%%

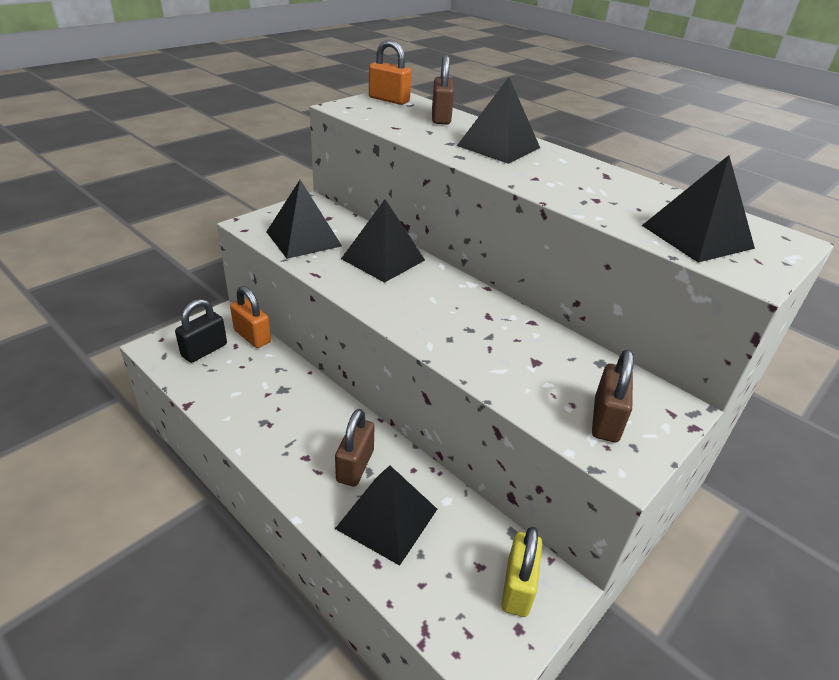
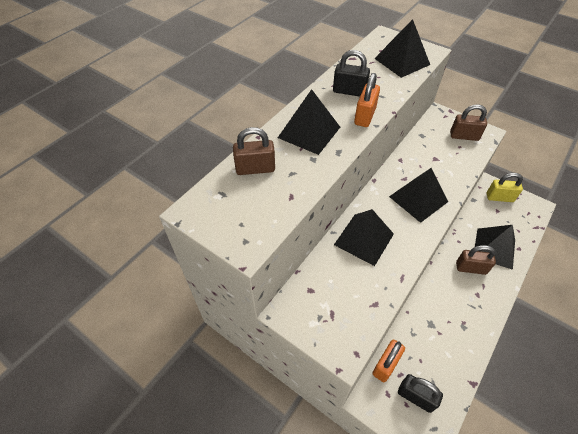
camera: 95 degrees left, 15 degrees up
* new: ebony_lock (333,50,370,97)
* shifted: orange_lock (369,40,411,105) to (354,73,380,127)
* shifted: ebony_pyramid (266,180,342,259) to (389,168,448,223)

%%

#### [WHAT YOU ARE ASKED TO DO]
Each line above that has the word "shifted" must be copied.

#### [TASK SOLUTION]
* shifted: orange_lock (369,40,411,105) to (354,73,380,127)
* shifted: ebony_pyramid (266,180,342,259) to (389,168,448,223)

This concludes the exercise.